Your assignment> From the line with "C15: 100pF (0V, SIG12) -> 100pF (0V, SIG16)" through the line with "R6: 1k (SIG3, SIG4) -> 47k (SIG3, SIG4)", inclusive, return each line of the data below exactly and leave the rest out.

─── Data supplied ───

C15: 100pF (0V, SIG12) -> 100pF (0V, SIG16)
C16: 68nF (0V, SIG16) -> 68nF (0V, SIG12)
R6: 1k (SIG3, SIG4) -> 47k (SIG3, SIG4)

───
─── Data supplied ───

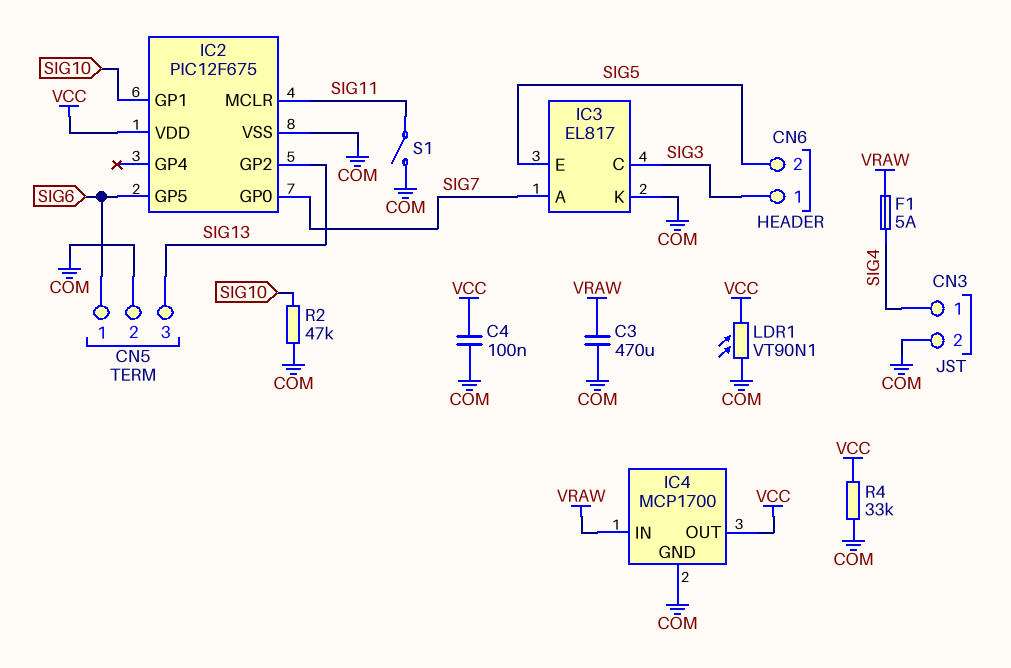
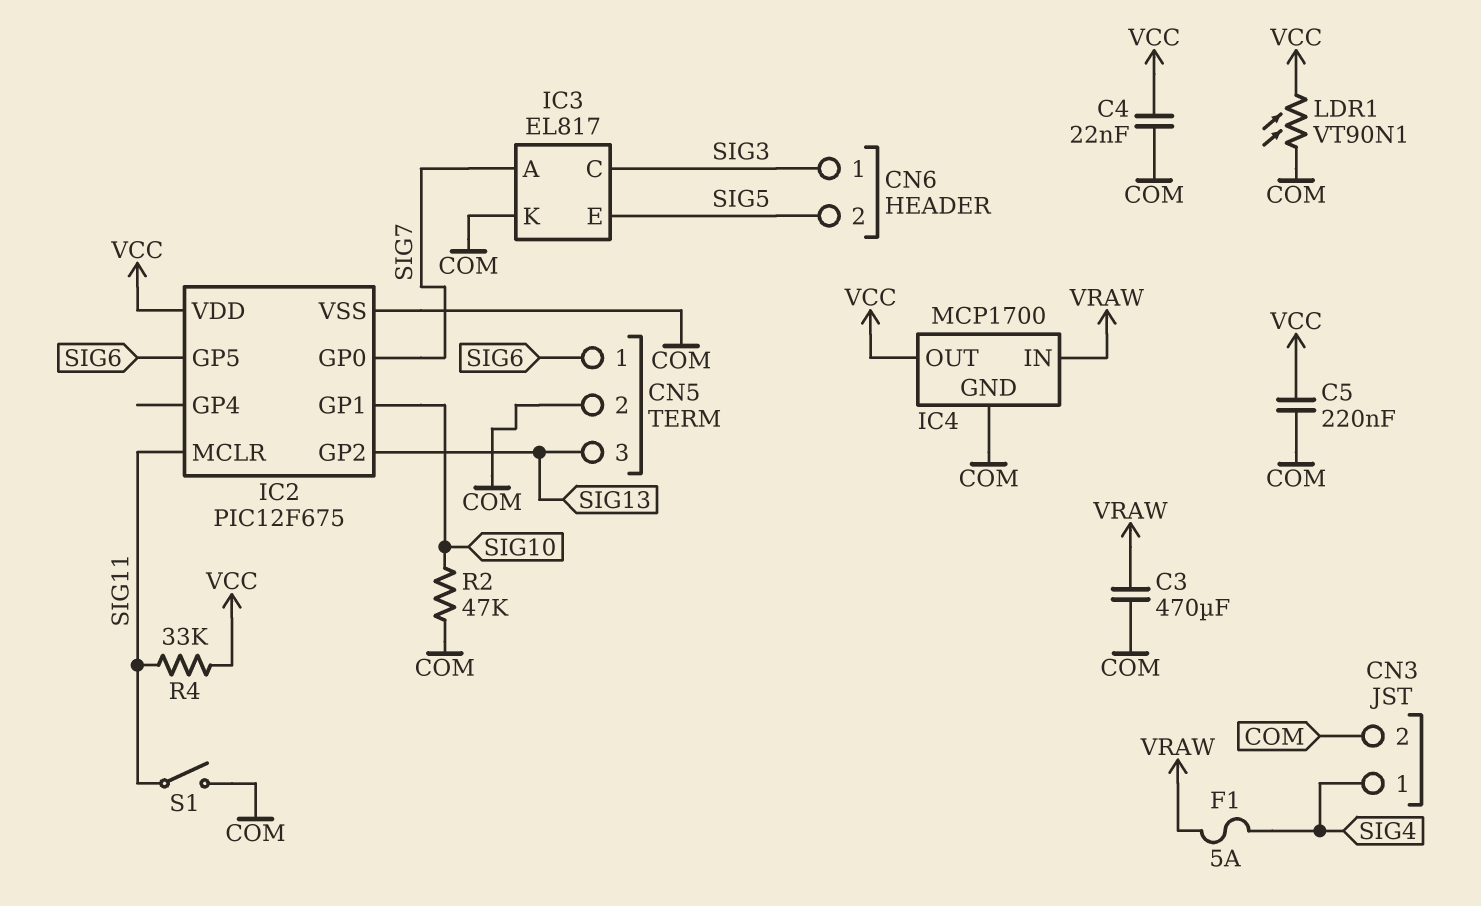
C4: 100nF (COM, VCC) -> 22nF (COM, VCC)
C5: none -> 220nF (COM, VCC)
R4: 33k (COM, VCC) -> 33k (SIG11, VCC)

───

Written answer>
C15: 100pF (0V, SIG12) -> 100pF (0V, SIG16)
C16: 68nF (0V, SIG16) -> 68nF (0V, SIG12)
R6: 1k (SIG3, SIG4) -> 47k (SIG3, SIG4)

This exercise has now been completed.